#### YOUR TASK
An exact copy of all the data below is required.

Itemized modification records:

┄┄┄┄┄┄┄┄┄┄

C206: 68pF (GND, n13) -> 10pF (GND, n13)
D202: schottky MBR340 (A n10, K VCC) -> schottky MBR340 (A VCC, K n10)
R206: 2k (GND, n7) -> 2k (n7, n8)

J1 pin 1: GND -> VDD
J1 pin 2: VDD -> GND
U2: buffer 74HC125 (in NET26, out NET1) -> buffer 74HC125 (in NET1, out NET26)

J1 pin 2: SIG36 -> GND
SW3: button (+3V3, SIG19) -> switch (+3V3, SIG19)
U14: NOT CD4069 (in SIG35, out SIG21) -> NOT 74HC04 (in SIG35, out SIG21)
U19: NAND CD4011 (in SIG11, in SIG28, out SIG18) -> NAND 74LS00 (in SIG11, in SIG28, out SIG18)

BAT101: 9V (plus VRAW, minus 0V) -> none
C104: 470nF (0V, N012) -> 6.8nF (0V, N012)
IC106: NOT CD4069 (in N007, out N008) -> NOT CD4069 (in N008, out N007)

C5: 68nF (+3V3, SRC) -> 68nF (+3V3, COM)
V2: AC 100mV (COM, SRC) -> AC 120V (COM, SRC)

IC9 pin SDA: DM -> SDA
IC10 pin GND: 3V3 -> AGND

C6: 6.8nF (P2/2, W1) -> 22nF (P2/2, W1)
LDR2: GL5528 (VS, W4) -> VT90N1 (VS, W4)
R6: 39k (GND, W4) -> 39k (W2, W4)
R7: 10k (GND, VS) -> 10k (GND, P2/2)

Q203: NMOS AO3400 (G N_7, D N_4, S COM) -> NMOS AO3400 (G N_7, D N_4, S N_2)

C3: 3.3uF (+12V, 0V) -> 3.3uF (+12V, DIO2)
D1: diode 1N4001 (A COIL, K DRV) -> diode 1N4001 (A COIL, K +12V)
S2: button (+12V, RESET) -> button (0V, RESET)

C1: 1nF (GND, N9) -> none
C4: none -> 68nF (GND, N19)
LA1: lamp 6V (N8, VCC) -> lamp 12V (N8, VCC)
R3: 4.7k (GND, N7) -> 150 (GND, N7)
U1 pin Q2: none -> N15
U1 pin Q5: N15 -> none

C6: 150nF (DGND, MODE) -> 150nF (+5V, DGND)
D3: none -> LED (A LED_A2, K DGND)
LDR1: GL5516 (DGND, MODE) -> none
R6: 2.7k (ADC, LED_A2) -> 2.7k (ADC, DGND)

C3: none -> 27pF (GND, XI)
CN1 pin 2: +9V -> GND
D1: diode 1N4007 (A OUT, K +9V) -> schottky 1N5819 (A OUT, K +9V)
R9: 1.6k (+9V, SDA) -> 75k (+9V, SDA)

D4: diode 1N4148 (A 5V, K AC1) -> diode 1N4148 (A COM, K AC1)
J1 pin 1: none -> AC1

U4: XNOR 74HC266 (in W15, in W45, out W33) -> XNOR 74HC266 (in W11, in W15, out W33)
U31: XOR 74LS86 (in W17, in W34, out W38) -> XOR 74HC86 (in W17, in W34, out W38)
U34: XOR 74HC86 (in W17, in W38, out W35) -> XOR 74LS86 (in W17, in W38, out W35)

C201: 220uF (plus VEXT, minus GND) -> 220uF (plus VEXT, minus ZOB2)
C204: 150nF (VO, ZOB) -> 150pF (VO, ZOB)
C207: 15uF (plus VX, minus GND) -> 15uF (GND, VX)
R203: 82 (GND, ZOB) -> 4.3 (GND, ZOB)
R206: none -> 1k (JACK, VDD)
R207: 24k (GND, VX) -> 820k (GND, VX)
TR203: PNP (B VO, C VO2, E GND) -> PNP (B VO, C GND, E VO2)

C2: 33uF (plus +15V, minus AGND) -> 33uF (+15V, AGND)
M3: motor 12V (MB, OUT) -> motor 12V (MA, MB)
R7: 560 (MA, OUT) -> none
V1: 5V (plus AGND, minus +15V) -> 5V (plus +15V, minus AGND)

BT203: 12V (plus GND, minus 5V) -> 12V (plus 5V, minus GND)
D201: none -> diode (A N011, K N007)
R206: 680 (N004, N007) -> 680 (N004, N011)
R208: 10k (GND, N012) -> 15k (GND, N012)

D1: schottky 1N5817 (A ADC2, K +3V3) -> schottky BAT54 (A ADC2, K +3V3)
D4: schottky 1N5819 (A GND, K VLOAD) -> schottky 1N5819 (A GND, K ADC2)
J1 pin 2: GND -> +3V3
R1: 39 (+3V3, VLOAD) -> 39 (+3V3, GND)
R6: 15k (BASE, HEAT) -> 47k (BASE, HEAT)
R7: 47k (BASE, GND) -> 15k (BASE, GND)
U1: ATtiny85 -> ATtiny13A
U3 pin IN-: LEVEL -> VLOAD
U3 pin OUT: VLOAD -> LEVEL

┄┄┄┄┄┄┄┄┄┄

#### EXERCISE SOLUTION
C206: 68pF (GND, n13) -> 10pF (GND, n13)
D202: schottky MBR340 (A n10, K VCC) -> schottky MBR340 (A VCC, K n10)
R206: 2k (GND, n7) -> 2k (n7, n8)

J1 pin 1: GND -> VDD
J1 pin 2: VDD -> GND
U2: buffer 74HC125 (in NET26, out NET1) -> buffer 74HC125 (in NET1, out NET26)

J1 pin 2: SIG36 -> GND
SW3: button (+3V3, SIG19) -> switch (+3V3, SIG19)
U14: NOT CD4069 (in SIG35, out SIG21) -> NOT 74HC04 (in SIG35, out SIG21)
U19: NAND CD4011 (in SIG11, in SIG28, out SIG18) -> NAND 74LS00 (in SIG11, in SIG28, out SIG18)

BAT101: 9V (plus VRAW, minus 0V) -> none
C104: 470nF (0V, N012) -> 6.8nF (0V, N012)
IC106: NOT CD4069 (in N007, out N008) -> NOT CD4069 (in N008, out N007)

C5: 68nF (+3V3, SRC) -> 68nF (+3V3, COM)
V2: AC 100mV (COM, SRC) -> AC 120V (COM, SRC)

IC9 pin SDA: DM -> SDA
IC10 pin GND: 3V3 -> AGND

C6: 6.8nF (P2/2, W1) -> 22nF (P2/2, W1)
LDR2: GL5528 (VS, W4) -> VT90N1 (VS, W4)
R6: 39k (GND, W4) -> 39k (W2, W4)
R7: 10k (GND, VS) -> 10k (GND, P2/2)

Q203: NMOS AO3400 (G N_7, D N_4, S COM) -> NMOS AO3400 (G N_7, D N_4, S N_2)

C3: 3.3uF (+12V, 0V) -> 3.3uF (+12V, DIO2)
D1: diode 1N4001 (A COIL, K DRV) -> diode 1N4001 (A COIL, K +12V)
S2: button (+12V, RESET) -> button (0V, RESET)

C1: 1nF (GND, N9) -> none
C4: none -> 68nF (GND, N19)
LA1: lamp 6V (N8, VCC) -> lamp 12V (N8, VCC)
R3: 4.7k (GND, N7) -> 150 (GND, N7)
U1 pin Q2: none -> N15
U1 pin Q5: N15 -> none

C6: 150nF (DGND, MODE) -> 150nF (+5V, DGND)
D3: none -> LED (A LED_A2, K DGND)
LDR1: GL5516 (DGND, MODE) -> none
R6: 2.7k (ADC, LED_A2) -> 2.7k (ADC, DGND)

C3: none -> 27pF (GND, XI)
CN1 pin 2: +9V -> GND
D1: diode 1N4007 (A OUT, K +9V) -> schottky 1N5819 (A OUT, K +9V)
R9: 1.6k (+9V, SDA) -> 75k (+9V, SDA)

D4: diode 1N4148 (A 5V, K AC1) -> diode 1N4148 (A COM, K AC1)
J1 pin 1: none -> AC1

U4: XNOR 74HC266 (in W15, in W45, out W33) -> XNOR 74HC266 (in W11, in W15, out W33)
U31: XOR 74LS86 (in W17, in W34, out W38) -> XOR 74HC86 (in W17, in W34, out W38)
U34: XOR 74HC86 (in W17, in W38, out W35) -> XOR 74LS86 (in W17, in W38, out W35)

C201: 220uF (plus VEXT, minus GND) -> 220uF (plus VEXT, minus ZOB2)
C204: 150nF (VO, ZOB) -> 150pF (VO, ZOB)
C207: 15uF (plus VX, minus GND) -> 15uF (GND, VX)
R203: 82 (GND, ZOB) -> 4.3 (GND, ZOB)
R206: none -> 1k (JACK, VDD)
R207: 24k (GND, VX) -> 820k (GND, VX)
TR203: PNP (B VO, C VO2, E GND) -> PNP (B VO, C GND, E VO2)

C2: 33uF (plus +15V, minus AGND) -> 33uF (+15V, AGND)
M3: motor 12V (MB, OUT) -> motor 12V (MA, MB)
R7: 560 (MA, OUT) -> none
V1: 5V (plus AGND, minus +15V) -> 5V (plus +15V, minus AGND)

BT203: 12V (plus GND, minus 5V) -> 12V (plus 5V, minus GND)
D201: none -> diode (A N011, K N007)
R206: 680 (N004, N007) -> 680 (N004, N011)
R208: 10k (GND, N012) -> 15k (GND, N012)

D1: schottky 1N5817 (A ADC2, K +3V3) -> schottky BAT54 (A ADC2, K +3V3)
D4: schottky 1N5819 (A GND, K VLOAD) -> schottky 1N5819 (A GND, K ADC2)
J1 pin 2: GND -> +3V3
R1: 39 (+3V3, VLOAD) -> 39 (+3V3, GND)
R6: 15k (BASE, HEAT) -> 47k (BASE, HEAT)
R7: 47k (BASE, GND) -> 15k (BASE, GND)
U1: ATtiny85 -> ATtiny13A
U3 pin IN-: LEVEL -> VLOAD
U3 pin OUT: VLOAD -> LEVEL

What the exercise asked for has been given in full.